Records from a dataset

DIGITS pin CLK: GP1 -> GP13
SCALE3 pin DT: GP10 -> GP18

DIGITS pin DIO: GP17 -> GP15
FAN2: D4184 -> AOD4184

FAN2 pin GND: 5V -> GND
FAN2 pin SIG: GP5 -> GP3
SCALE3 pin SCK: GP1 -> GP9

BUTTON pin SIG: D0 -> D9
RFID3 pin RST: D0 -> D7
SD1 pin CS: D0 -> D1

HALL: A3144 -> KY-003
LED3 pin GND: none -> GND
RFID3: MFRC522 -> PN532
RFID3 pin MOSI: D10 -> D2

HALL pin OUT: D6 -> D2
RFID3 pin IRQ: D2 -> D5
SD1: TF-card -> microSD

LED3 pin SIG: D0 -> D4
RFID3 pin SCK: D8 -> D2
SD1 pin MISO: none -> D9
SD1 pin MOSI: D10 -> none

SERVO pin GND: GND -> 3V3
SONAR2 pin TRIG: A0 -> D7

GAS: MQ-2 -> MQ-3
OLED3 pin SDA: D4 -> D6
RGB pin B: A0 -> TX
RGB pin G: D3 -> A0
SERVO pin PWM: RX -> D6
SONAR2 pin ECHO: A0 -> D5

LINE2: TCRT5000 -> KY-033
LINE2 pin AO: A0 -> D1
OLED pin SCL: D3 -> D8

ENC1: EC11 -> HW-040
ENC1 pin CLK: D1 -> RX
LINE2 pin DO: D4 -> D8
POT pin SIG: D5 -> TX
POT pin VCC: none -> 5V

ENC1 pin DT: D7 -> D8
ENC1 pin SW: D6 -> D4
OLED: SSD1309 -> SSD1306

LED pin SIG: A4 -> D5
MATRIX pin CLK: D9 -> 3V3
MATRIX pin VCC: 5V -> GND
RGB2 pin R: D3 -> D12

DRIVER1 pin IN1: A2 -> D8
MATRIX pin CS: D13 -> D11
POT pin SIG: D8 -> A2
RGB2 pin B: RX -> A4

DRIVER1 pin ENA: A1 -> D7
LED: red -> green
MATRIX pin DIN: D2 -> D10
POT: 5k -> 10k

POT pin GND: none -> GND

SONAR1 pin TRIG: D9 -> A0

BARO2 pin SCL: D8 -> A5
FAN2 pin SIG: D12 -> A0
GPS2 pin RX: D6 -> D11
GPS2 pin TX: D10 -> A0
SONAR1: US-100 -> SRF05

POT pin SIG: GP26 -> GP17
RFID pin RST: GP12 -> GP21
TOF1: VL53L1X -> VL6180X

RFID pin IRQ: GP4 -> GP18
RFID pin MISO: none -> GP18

TASK OBJECTIVE:
From the line that contains "GPS2 pin RX: D6 -> D11" down to the last line above, print each line exactly as it appears.

ANSWER BOX:
GPS2 pin RX: D6 -> D11
GPS2 pin TX: D10 -> A0
SONAR1: US-100 -> SRF05

POT pin SIG: GP26 -> GP17
RFID pin RST: GP12 -> GP21
TOF1: VL53L1X -> VL6180X

RFID pin IRQ: GP4 -> GP18
RFID pin MISO: none -> GP18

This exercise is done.